**PROBLEM STATEMENT:** Reproduce the records word for word, leaving out any pictures they hold.

Before-and-after scene images:
------------------------------------------------------------------------
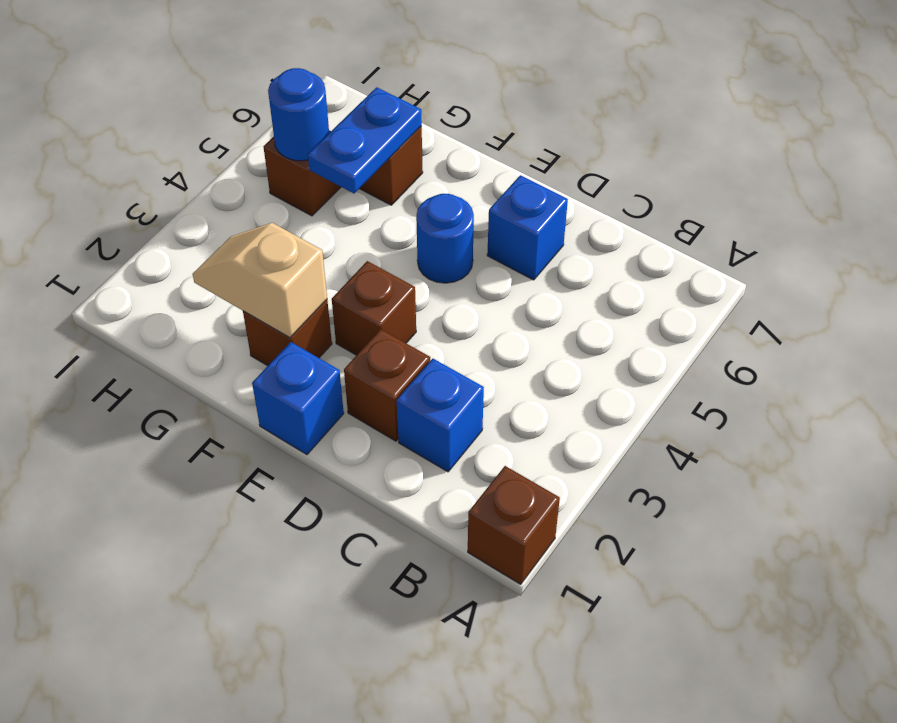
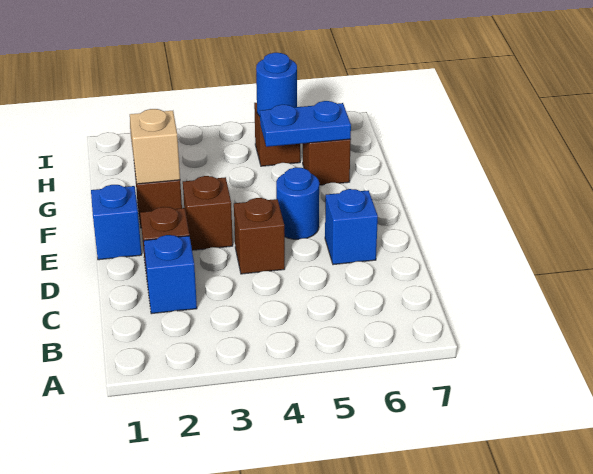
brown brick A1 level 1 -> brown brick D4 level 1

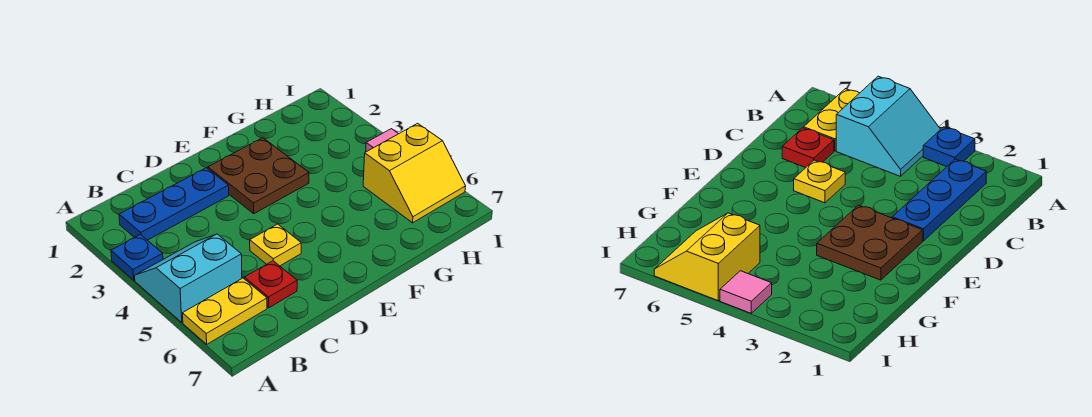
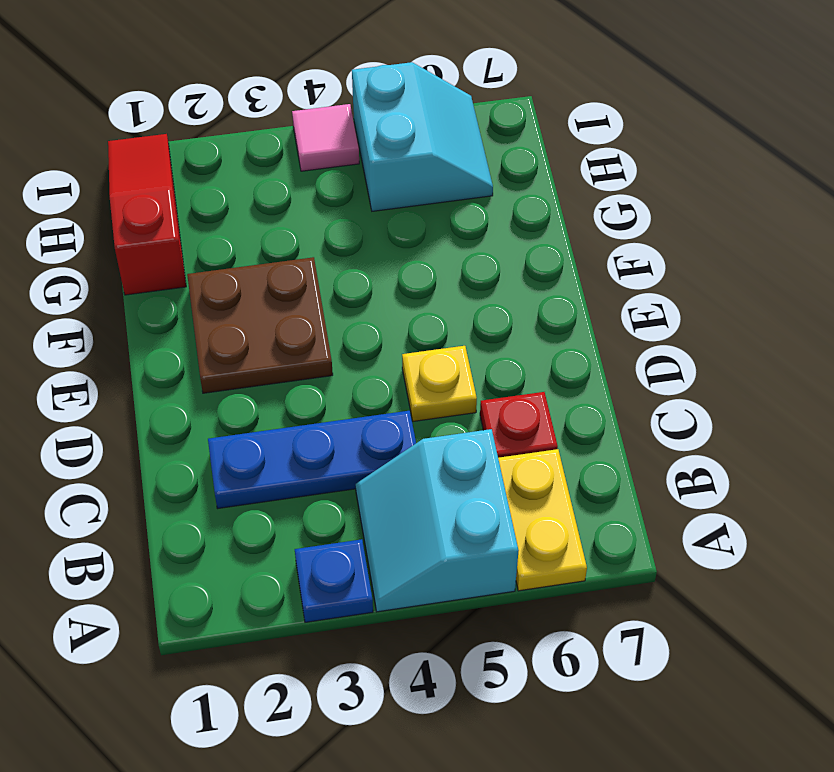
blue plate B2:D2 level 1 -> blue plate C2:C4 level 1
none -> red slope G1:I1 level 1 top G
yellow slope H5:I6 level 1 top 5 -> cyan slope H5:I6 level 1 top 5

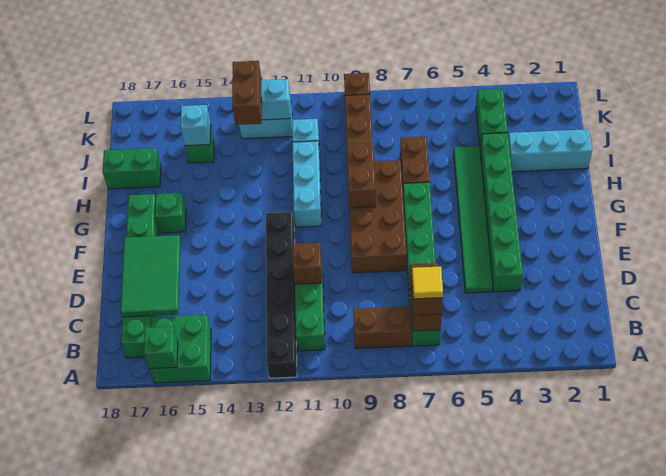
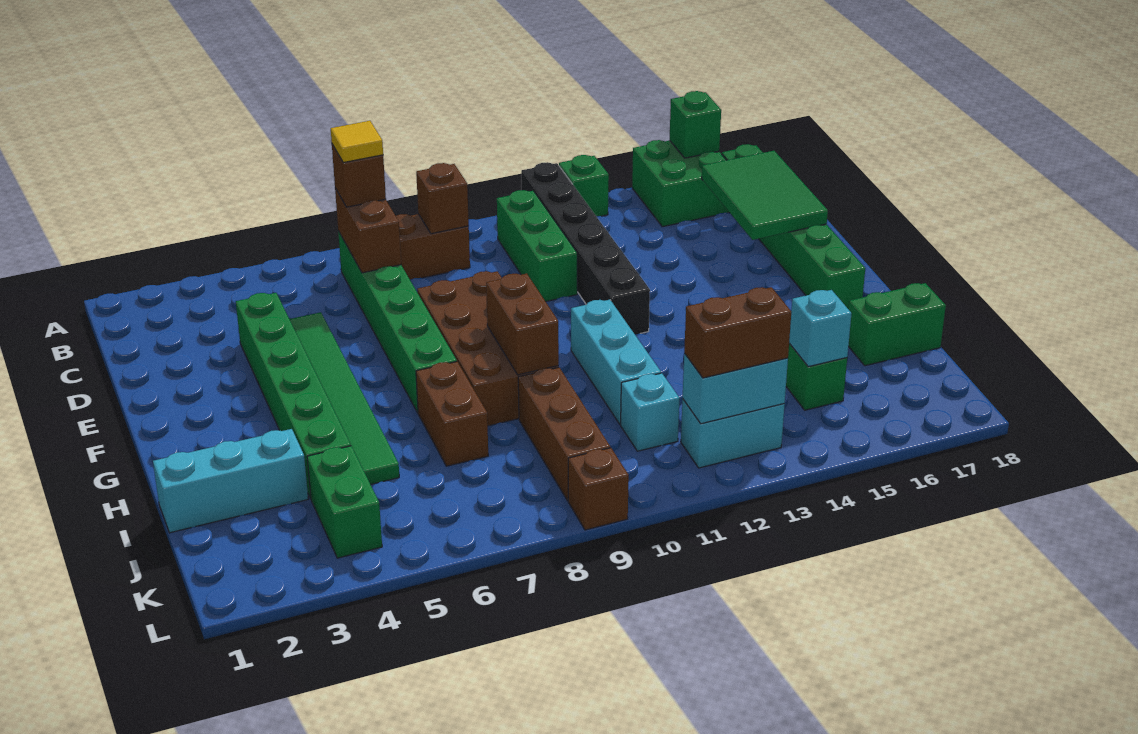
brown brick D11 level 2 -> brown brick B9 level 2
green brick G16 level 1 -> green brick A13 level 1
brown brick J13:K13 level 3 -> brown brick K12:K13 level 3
------------------------------------------------------------------------
**RESPONSE FOR THIS EXERCISE:**
brown brick A1 level 1 -> brown brick D4 level 1

blue plate B2:D2 level 1 -> blue plate C2:C4 level 1
none -> red slope G1:I1 level 1 top G
yellow slope H5:I6 level 1 top 5 -> cyan slope H5:I6 level 1 top 5

brown brick D11 level 2 -> brown brick B9 level 2
green brick G16 level 1 -> green brick A13 level 1
brown brick J13:K13 level 3 -> brown brick K12:K13 level 3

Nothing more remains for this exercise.